**Problem requirements:**
Reading the listing that follows, count the lines where "moved" appears, and answer with only that count.

**Dataset section:**
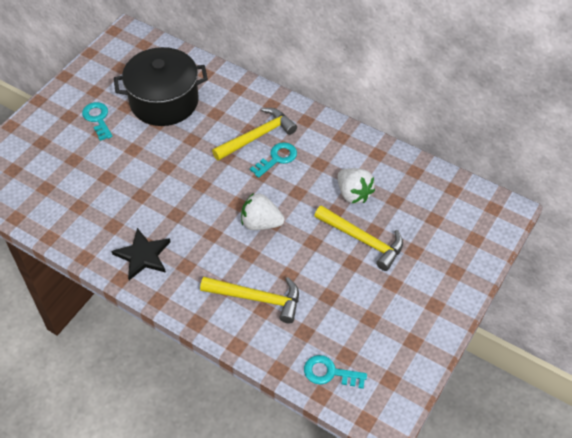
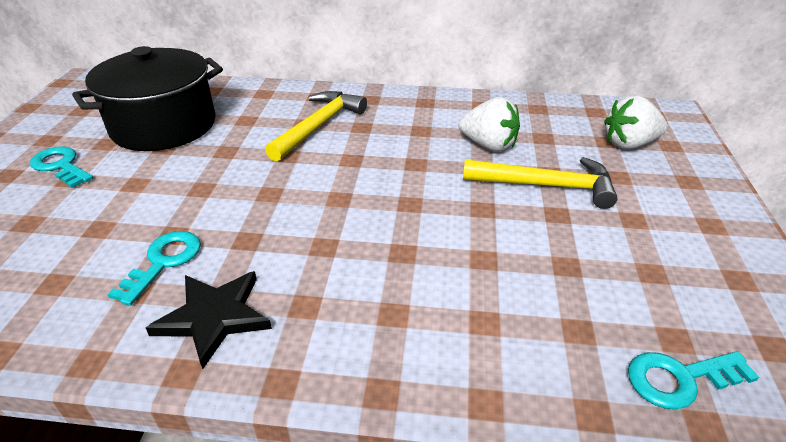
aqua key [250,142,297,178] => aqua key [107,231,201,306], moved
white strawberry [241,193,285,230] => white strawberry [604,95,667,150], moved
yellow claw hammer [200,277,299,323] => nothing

**Answer for this exercise:**
2